[[ Extracted data open ]]

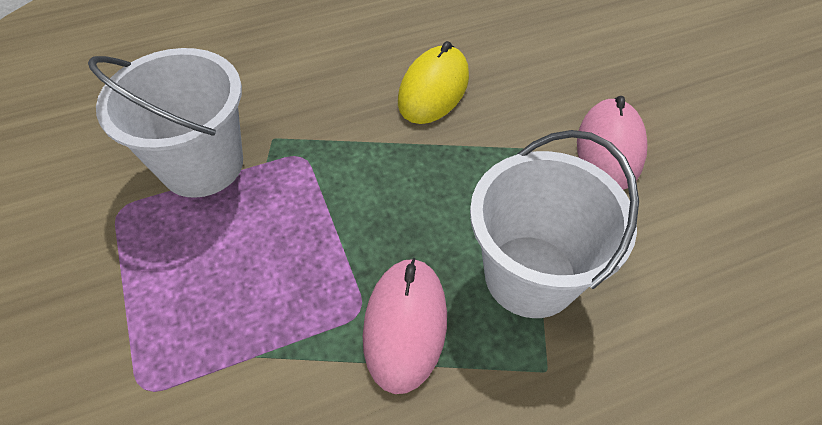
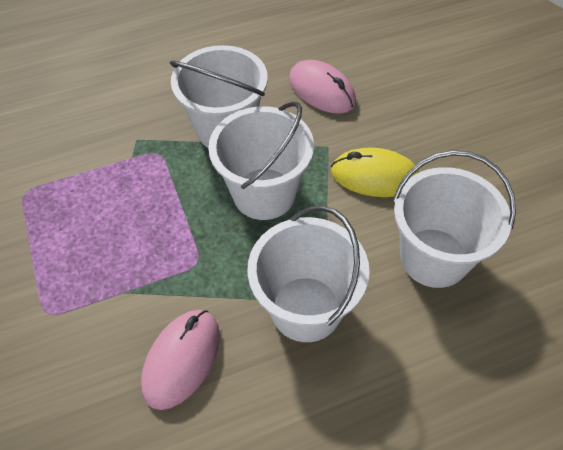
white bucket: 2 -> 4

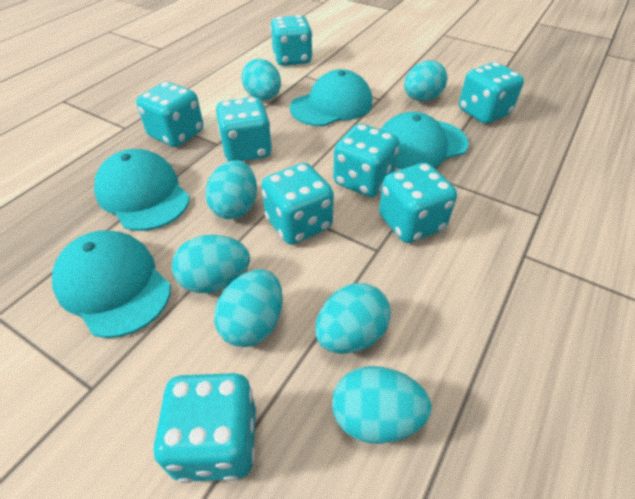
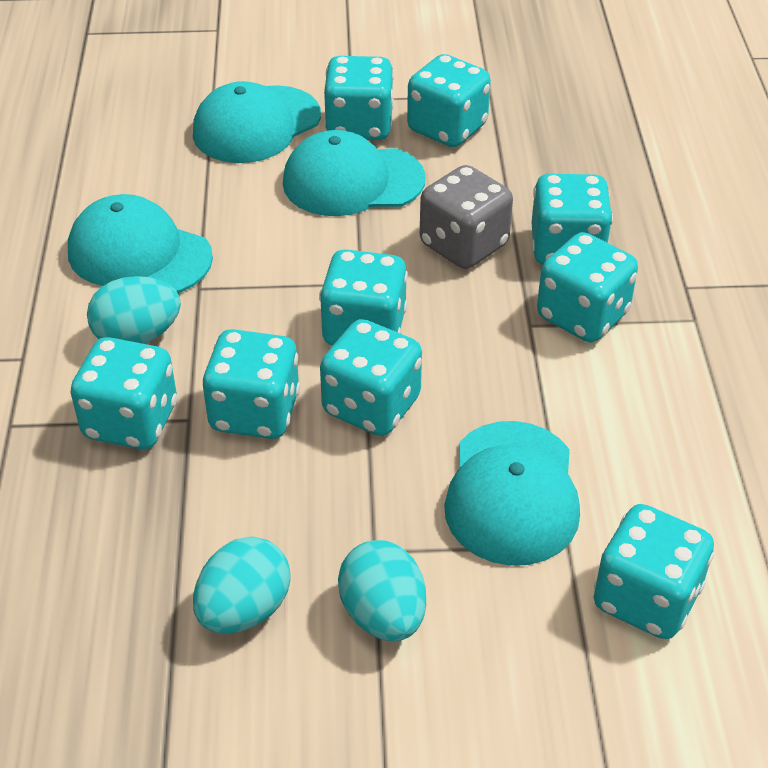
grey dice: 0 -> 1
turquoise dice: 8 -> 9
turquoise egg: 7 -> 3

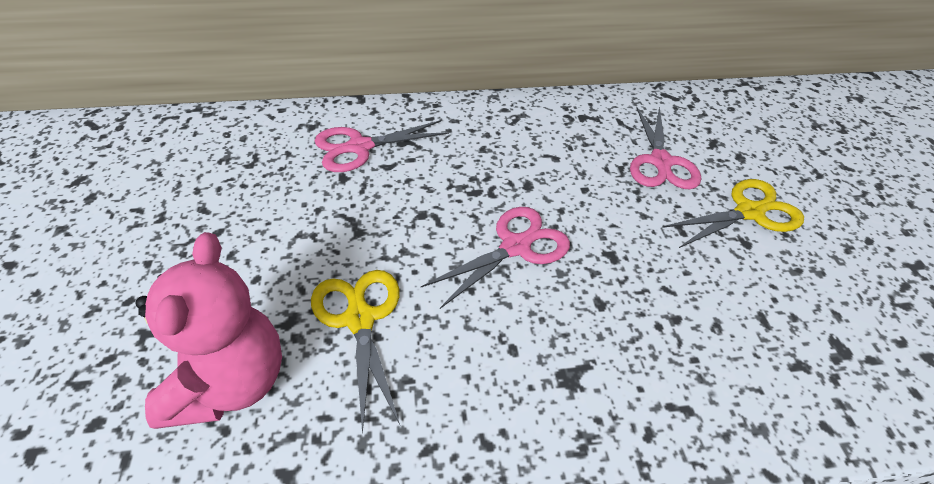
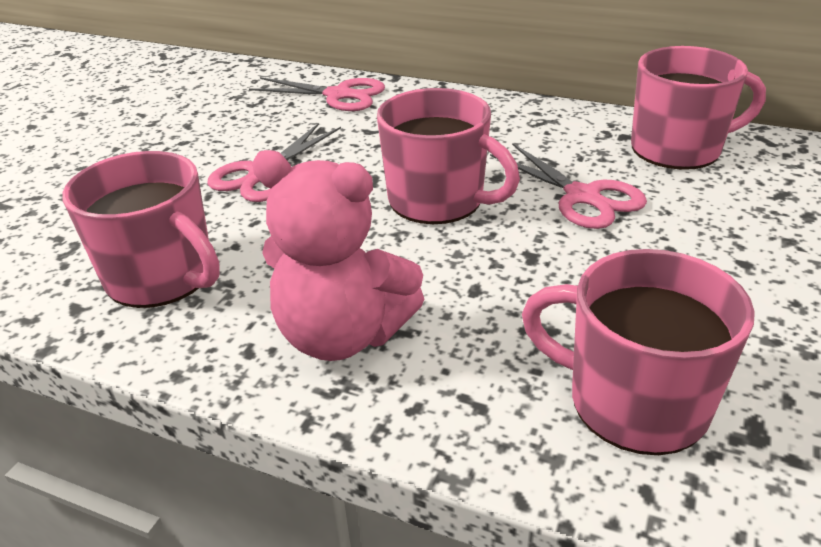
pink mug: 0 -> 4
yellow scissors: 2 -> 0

[[ Extracted data closed ]]

## Task directions
Before copying, set the pictures aside; then give the records again exactly.

## Exercise output
white bucket: 2 -> 4

grey dice: 0 -> 1
turquoise dice: 8 -> 9
turquoise egg: 7 -> 3

pink mug: 0 -> 4
yellow scissors: 2 -> 0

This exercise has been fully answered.